» **GOAL OF THE EXERCISE**:
Rewrite the stretch from the line that contains "lingered [970, 552]" through the end of the data, swapping "Frederik" for "Henrik" and leaving everything else as it is.

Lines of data
[BEGIN]

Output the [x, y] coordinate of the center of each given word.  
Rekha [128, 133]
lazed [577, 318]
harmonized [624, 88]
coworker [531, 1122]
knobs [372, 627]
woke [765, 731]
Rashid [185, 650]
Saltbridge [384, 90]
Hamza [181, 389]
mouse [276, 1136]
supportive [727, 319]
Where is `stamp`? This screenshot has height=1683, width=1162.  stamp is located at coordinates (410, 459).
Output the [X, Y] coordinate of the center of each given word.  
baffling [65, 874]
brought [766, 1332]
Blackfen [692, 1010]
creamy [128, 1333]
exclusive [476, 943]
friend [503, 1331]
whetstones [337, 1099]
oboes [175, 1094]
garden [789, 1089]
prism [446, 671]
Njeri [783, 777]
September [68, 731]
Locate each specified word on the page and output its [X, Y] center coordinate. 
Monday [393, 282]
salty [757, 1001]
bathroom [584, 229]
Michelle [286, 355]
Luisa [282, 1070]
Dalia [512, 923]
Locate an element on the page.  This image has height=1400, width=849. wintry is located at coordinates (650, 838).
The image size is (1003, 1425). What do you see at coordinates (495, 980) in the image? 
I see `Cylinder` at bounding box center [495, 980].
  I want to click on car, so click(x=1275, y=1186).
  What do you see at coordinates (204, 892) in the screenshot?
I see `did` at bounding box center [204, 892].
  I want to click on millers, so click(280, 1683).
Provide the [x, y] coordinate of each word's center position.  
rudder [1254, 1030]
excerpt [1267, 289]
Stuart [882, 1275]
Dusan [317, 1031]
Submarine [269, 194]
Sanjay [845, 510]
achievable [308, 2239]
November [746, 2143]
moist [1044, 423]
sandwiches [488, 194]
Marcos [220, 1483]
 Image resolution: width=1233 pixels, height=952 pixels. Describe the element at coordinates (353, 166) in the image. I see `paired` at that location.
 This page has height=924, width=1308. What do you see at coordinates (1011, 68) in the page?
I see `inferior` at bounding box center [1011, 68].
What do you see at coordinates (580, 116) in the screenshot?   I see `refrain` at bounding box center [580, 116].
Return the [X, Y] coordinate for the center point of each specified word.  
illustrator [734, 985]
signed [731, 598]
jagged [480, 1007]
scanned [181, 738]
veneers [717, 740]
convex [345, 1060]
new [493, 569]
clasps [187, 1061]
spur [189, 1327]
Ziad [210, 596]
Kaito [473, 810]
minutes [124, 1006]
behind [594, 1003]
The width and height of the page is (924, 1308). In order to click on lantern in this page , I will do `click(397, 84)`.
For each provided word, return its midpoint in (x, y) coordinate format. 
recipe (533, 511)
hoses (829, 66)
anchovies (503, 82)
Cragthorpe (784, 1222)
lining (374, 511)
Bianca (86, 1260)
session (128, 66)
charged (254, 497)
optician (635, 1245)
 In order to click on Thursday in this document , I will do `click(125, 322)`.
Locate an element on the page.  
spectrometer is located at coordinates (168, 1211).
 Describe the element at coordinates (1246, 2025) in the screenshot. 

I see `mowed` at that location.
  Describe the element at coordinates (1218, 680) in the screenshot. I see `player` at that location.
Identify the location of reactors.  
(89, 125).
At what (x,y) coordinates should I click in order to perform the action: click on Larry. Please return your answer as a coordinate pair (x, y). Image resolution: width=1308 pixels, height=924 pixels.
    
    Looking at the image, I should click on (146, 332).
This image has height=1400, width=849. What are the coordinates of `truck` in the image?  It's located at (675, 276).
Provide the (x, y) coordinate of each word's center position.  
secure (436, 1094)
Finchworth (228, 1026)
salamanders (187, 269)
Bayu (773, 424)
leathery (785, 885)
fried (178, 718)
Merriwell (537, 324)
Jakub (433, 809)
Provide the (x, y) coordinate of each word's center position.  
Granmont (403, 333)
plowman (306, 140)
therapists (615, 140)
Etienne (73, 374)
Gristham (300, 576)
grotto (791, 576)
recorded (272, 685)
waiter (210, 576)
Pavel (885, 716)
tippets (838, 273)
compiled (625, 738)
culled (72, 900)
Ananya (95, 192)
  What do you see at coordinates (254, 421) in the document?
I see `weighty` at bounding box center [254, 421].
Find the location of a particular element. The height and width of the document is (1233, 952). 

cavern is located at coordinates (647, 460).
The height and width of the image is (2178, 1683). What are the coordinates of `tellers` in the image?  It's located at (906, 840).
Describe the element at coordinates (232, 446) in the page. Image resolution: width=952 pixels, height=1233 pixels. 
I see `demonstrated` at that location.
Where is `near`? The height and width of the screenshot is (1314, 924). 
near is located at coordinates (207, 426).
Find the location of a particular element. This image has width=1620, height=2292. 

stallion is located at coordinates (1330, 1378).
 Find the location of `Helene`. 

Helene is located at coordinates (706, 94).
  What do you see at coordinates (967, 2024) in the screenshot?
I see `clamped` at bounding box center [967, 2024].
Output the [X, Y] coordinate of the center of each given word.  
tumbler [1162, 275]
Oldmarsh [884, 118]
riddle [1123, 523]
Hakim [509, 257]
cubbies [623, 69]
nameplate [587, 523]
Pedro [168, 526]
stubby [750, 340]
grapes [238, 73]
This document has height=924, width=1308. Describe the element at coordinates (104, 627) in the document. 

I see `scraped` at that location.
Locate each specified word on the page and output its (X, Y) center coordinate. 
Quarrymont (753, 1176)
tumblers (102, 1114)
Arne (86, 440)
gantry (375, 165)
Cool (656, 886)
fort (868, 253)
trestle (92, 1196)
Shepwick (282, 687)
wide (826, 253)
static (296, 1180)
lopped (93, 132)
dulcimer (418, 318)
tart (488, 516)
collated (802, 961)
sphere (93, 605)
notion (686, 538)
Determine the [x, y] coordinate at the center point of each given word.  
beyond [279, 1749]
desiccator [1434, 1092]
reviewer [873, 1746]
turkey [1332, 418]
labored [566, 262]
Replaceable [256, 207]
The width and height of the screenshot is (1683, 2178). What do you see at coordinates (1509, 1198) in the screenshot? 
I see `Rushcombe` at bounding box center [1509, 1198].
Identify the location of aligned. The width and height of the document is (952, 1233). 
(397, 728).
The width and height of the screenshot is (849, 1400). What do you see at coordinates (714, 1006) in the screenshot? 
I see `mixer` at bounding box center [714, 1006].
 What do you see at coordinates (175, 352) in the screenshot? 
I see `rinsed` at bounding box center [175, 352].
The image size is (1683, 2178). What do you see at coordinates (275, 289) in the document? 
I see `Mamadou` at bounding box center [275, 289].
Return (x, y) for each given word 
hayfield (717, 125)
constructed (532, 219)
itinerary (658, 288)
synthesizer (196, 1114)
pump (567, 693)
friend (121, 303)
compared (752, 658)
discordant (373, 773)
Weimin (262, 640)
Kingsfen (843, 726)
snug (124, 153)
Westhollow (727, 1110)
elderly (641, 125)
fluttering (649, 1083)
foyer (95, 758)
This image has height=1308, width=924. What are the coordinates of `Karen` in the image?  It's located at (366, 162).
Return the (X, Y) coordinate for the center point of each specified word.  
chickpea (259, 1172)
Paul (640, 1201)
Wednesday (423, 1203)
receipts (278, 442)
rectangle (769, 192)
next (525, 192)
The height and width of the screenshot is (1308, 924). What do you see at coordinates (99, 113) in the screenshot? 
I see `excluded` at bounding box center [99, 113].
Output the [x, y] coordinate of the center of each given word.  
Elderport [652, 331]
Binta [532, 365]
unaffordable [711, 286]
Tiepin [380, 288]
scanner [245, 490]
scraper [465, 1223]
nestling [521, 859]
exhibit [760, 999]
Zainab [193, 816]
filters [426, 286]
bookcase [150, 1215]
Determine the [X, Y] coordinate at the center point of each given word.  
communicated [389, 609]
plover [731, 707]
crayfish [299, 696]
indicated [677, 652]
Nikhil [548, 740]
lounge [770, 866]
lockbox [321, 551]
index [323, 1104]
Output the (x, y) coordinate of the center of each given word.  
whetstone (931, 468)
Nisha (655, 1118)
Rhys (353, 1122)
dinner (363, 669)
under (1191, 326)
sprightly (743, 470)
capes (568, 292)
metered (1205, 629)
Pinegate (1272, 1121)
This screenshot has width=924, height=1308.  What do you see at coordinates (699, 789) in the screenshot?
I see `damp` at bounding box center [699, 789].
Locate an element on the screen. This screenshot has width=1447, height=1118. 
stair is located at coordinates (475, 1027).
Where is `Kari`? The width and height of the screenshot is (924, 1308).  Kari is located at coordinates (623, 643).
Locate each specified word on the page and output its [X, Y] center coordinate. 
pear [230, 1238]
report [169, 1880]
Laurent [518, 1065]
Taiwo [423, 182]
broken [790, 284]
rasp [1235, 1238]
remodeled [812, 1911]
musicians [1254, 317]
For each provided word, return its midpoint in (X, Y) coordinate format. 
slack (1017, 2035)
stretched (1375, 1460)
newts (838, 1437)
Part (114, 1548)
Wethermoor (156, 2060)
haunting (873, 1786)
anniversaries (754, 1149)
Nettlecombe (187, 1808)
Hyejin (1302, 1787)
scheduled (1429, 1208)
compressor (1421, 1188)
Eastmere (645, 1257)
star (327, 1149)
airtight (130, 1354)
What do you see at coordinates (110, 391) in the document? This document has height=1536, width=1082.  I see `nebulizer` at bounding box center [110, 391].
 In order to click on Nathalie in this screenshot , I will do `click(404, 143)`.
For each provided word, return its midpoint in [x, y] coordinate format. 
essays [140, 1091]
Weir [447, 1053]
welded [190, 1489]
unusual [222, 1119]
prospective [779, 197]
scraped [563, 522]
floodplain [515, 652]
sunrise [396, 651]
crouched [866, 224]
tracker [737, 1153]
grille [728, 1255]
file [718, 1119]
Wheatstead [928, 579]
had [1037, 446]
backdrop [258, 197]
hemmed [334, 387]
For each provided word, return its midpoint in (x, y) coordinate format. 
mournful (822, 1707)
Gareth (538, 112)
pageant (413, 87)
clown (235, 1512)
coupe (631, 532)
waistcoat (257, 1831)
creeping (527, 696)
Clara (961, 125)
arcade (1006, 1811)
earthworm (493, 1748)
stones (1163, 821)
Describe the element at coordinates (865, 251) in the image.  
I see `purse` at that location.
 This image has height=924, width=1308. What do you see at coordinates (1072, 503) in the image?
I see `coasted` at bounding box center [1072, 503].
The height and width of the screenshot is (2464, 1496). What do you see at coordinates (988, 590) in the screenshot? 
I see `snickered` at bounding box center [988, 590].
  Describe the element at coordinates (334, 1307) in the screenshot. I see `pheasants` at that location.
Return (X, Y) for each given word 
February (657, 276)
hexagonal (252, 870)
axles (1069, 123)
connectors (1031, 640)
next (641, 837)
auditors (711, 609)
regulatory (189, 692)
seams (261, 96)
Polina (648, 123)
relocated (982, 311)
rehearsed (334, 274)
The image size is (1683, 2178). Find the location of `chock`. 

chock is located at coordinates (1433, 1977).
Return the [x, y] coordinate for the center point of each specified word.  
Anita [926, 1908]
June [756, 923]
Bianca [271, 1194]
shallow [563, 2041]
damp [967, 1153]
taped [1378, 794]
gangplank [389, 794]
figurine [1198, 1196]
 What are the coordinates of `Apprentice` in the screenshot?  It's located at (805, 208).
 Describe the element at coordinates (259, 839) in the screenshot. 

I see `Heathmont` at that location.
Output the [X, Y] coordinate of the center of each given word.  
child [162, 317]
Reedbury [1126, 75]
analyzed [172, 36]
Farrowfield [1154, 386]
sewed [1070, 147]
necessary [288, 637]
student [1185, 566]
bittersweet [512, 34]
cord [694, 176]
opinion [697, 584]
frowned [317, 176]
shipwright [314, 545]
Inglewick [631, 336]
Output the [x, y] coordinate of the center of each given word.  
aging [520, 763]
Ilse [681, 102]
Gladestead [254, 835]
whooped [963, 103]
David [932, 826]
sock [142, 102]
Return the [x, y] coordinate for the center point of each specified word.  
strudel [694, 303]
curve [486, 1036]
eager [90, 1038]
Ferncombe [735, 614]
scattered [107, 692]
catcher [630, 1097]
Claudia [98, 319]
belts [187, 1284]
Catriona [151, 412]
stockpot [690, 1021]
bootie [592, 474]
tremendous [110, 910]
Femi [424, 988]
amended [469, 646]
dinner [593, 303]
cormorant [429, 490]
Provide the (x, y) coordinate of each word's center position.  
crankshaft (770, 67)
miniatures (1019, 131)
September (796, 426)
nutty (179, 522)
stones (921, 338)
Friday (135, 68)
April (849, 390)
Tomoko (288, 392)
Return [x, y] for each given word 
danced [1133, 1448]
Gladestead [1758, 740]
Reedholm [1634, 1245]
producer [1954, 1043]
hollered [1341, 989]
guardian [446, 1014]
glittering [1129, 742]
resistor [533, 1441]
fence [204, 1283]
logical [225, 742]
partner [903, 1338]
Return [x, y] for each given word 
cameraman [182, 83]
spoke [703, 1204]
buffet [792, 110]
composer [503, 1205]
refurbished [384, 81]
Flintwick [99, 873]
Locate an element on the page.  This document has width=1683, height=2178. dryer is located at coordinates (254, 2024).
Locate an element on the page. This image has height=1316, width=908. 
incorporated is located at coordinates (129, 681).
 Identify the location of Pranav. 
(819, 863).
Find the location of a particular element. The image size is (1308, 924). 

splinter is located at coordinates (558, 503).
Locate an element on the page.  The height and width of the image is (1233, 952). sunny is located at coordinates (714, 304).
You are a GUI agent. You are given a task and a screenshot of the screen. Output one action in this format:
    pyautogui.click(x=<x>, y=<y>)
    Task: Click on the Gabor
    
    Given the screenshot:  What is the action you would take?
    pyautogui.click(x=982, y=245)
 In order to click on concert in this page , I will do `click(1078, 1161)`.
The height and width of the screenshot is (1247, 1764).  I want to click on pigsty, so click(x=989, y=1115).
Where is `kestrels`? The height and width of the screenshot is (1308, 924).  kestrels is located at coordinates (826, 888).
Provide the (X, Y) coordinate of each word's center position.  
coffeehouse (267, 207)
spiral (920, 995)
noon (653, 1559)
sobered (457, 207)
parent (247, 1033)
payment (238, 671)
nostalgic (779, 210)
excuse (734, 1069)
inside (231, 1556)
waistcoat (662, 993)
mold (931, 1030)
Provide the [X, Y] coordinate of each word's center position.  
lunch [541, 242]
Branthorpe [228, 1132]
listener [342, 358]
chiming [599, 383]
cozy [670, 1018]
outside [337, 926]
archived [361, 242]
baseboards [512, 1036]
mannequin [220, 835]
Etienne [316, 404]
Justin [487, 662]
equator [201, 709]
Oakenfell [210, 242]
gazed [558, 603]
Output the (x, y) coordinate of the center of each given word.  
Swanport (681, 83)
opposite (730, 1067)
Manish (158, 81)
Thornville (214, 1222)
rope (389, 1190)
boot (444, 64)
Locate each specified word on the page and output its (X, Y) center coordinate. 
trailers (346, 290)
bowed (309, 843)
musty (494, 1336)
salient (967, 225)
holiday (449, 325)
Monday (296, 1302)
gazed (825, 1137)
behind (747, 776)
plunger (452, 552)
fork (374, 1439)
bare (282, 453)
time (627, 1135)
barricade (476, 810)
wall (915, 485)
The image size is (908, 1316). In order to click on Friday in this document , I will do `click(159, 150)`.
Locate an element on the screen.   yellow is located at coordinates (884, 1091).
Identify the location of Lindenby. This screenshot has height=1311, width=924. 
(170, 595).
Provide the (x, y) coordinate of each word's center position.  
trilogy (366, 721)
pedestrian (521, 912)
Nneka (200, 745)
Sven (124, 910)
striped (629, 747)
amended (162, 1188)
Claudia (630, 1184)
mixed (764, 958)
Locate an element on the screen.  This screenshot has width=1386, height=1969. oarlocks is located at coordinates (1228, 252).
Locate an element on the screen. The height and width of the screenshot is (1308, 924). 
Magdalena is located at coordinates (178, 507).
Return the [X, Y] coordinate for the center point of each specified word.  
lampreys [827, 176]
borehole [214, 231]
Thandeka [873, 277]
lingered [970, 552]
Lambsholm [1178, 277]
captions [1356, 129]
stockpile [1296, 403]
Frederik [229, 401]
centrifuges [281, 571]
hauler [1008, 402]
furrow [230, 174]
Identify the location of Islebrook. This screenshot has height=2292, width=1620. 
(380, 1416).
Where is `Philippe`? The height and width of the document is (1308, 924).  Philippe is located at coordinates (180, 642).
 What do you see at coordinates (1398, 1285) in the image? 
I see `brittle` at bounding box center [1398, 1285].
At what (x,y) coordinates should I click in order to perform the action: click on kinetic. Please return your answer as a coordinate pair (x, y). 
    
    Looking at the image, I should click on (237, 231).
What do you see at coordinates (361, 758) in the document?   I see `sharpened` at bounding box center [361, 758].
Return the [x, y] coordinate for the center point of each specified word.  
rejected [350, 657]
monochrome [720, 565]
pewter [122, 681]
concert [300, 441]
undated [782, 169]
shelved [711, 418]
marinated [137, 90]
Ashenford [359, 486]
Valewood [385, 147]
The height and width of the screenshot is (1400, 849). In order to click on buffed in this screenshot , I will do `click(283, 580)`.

[END]

» **FULL RESPONSE**:
lingered [970, 552]
Lambsholm [1178, 277]
captions [1356, 129]
stockpile [1296, 403]
Henrik [229, 401]
centrifuges [281, 571]
hauler [1008, 402]
furrow [230, 174]
Identify the location of Islebrook. This screenshot has height=2292, width=1620. 
(380, 1416).
Where is `Philippe`? The height and width of the document is (1308, 924).  Philippe is located at coordinates (180, 642).
 What do you see at coordinates (1398, 1285) in the image? 
I see `brittle` at bounding box center [1398, 1285].
At what (x,y) coordinates should I click in order to perform the action: click on kinetic. Please return your answer as a coordinate pair (x, y). 
    
    Looking at the image, I should click on (237, 231).
What do you see at coordinates (361, 758) in the document?   I see `sharpened` at bounding box center [361, 758].
Return the [x, y] coordinate for the center point of each specified word.  
rejected [350, 657]
monochrome [720, 565]
pewter [122, 681]
concert [300, 441]
undated [782, 169]
shelved [711, 418]
marinated [137, 90]
Ashenford [359, 486]
Valewood [385, 147]
The height and width of the screenshot is (1400, 849). In order to click on buffed in this screenshot , I will do `click(283, 580)`.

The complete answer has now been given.